» **Assignment**:
What lines below include the word "DGND"? Copy each one.

Records drawn from a dataset:
--*--
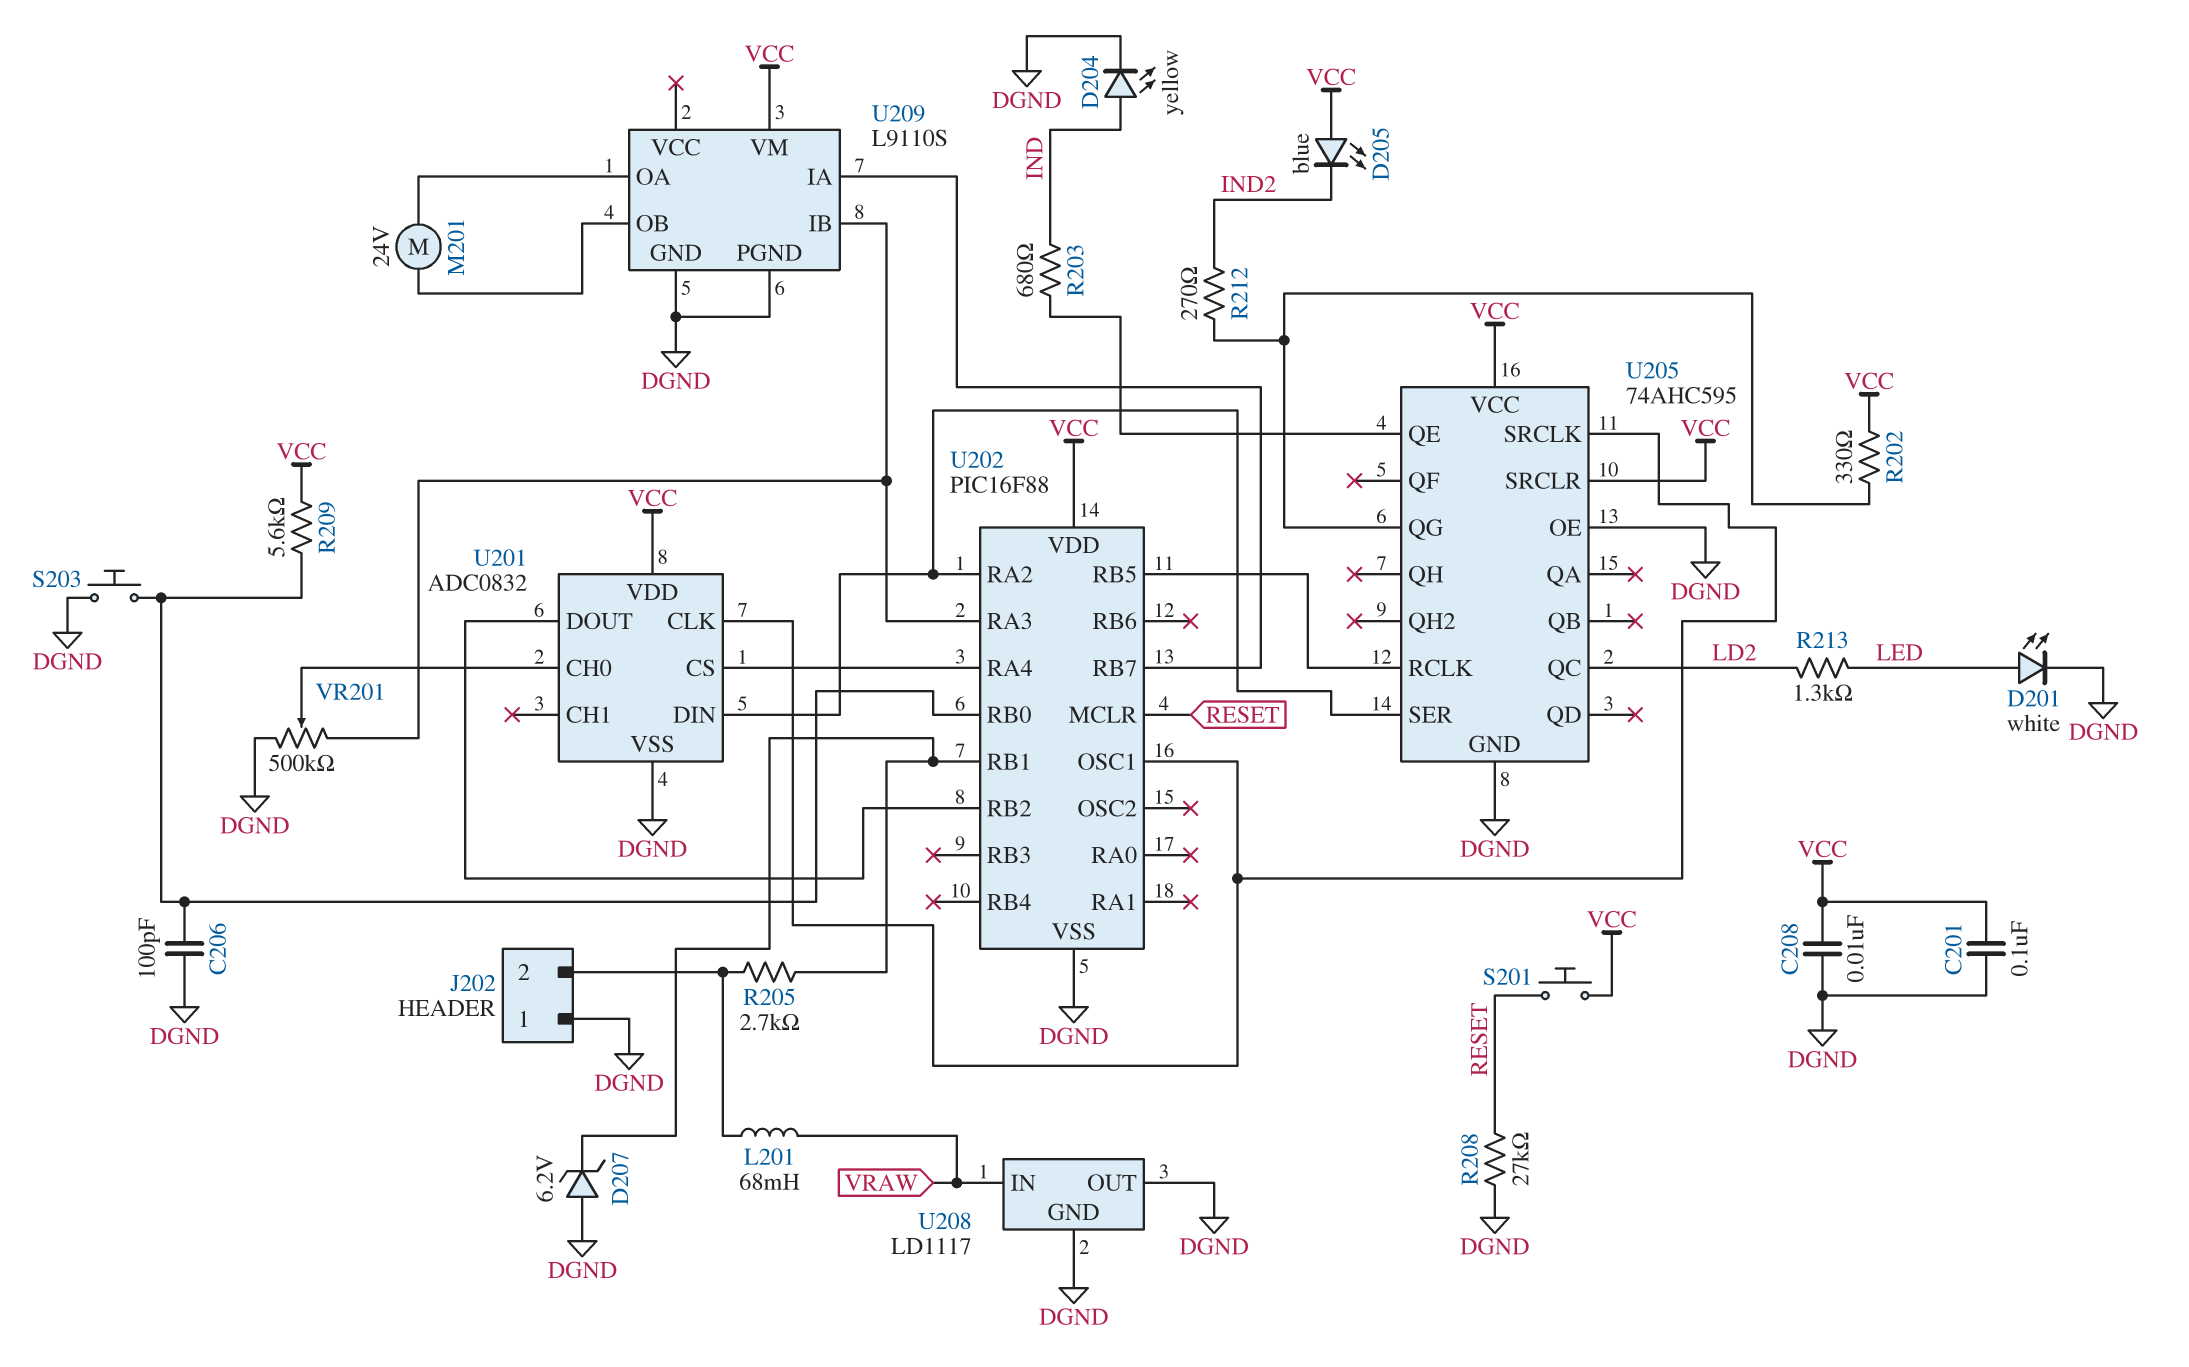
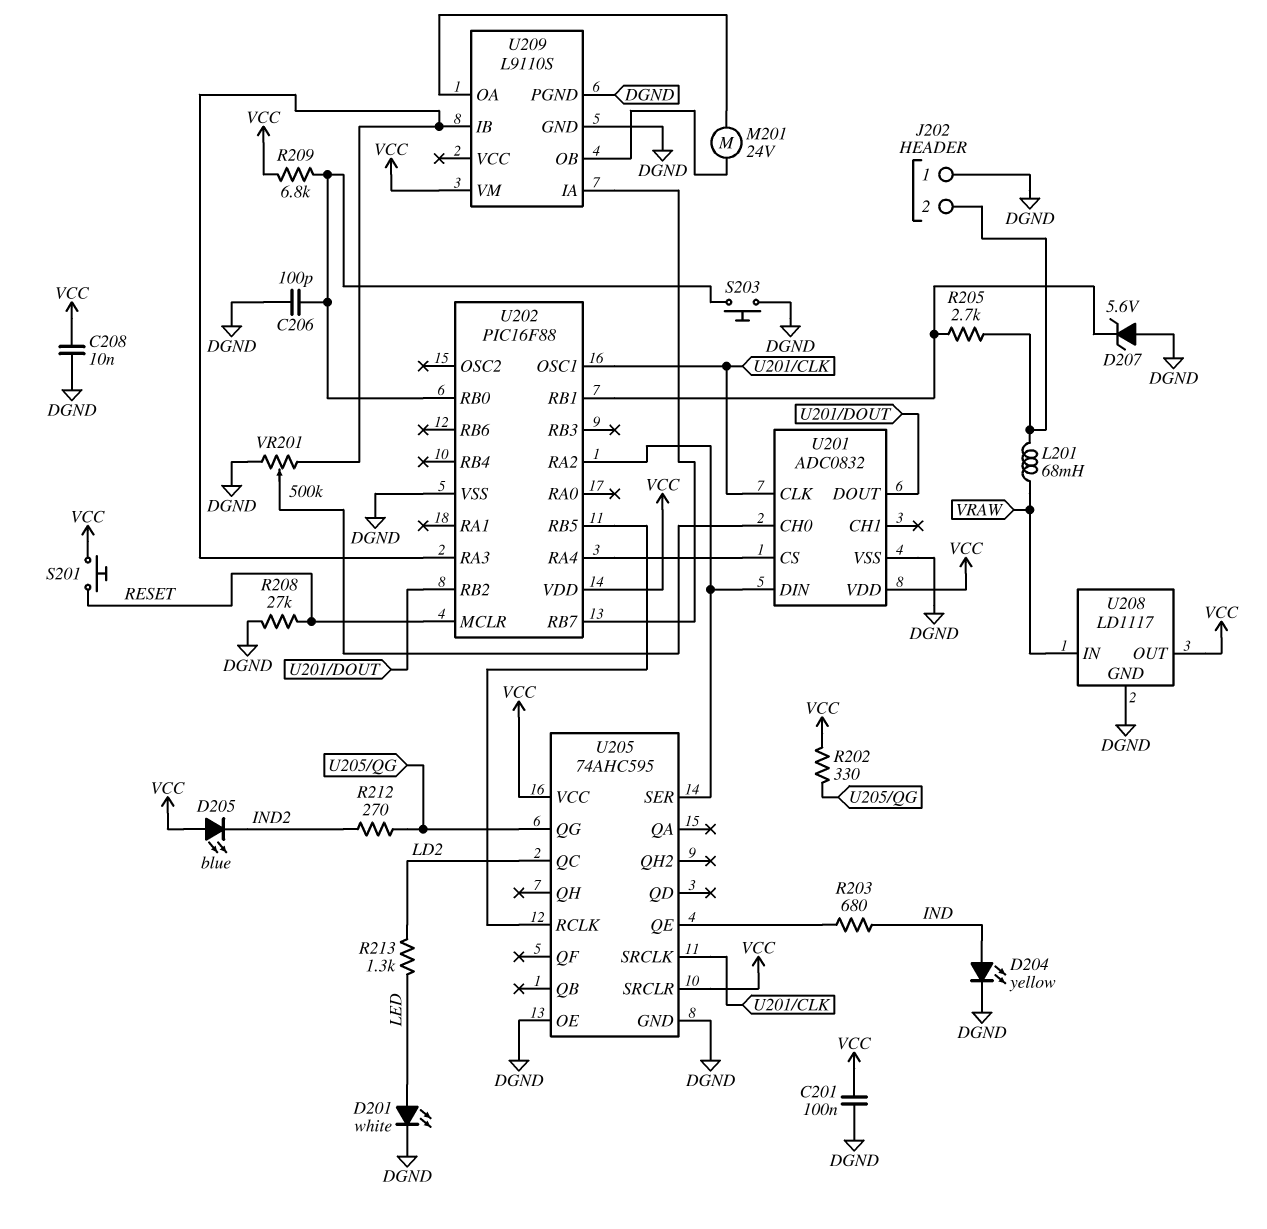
D207: zener 6.2V (A DGND, K U202/RB1) -> zener 5.6V (A DGND, K U202/RB1)
R209: 5.6k (U202/RB0, VCC) -> 6.8k (U202/RB0, VCC)
U208 pin OUT: DGND -> VCC

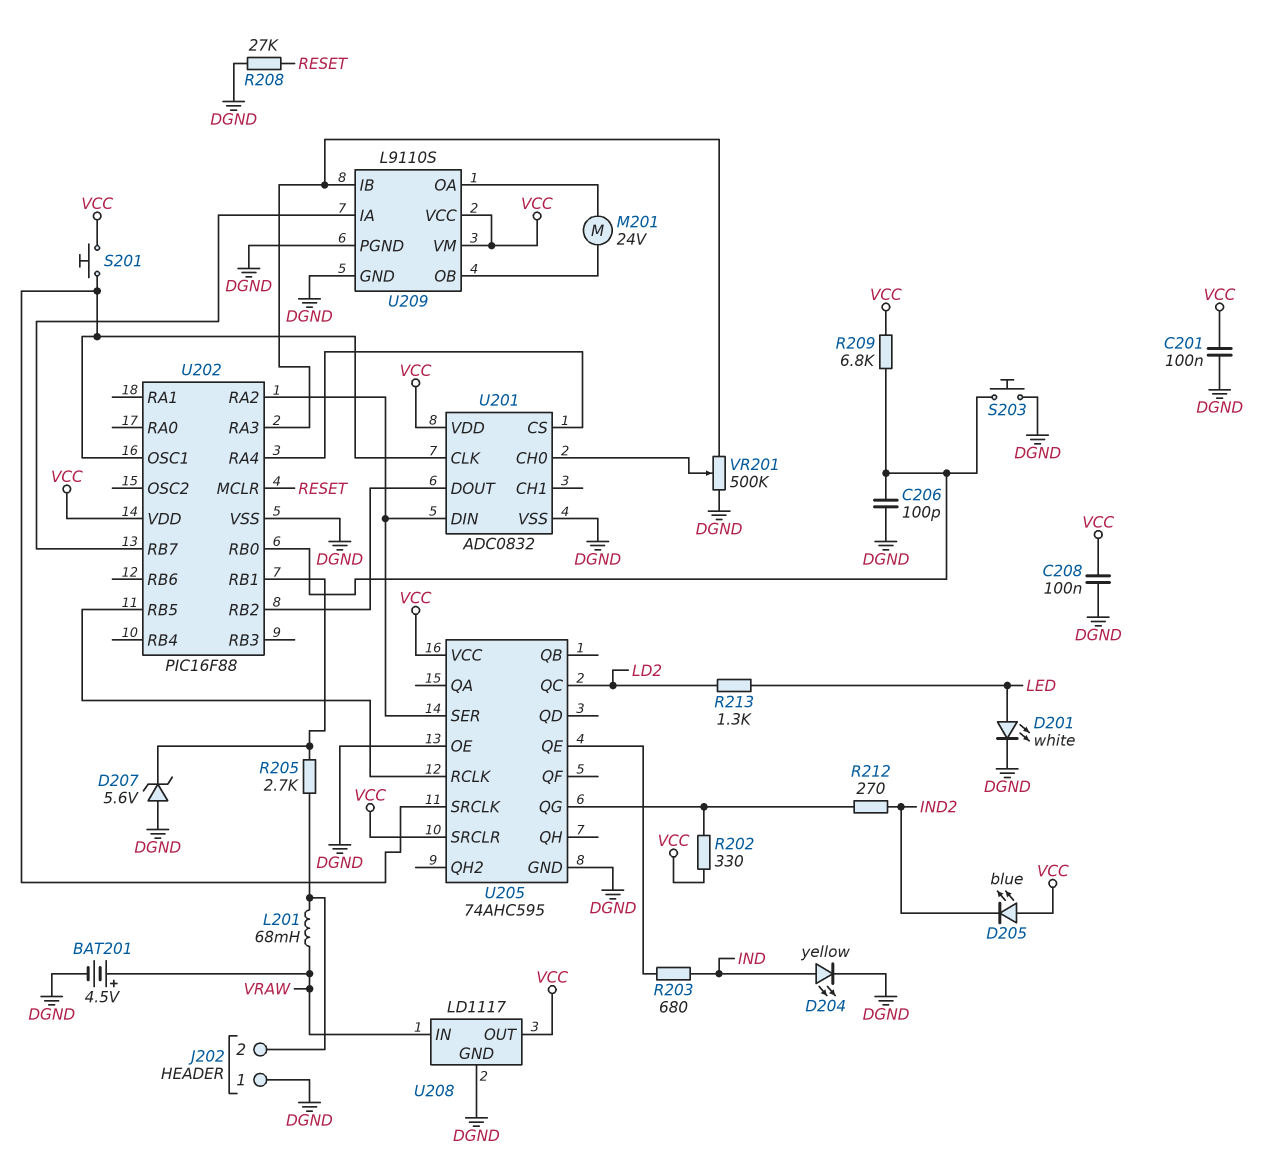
BAT201: none -> 4.5V (plus VRAW, minus DGND)
C208: 10nF (DGND, VCC) -> 100nF (DGND, VCC)
S201: button (RESET, VCC) -> button (U201/CLK, VCC)
U209 pin VCC: none -> VCC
--*--
» **Result for this exercise**:
D207: zener 6.2V (A DGND, K U202/RB1) -> zener 5.6V (A DGND, K U202/RB1)
U208 pin OUT: DGND -> VCC
BAT201: none -> 4.5V (plus VRAW, minus DGND)
C208: 10nF (DGND, VCC) -> 100nF (DGND, VCC)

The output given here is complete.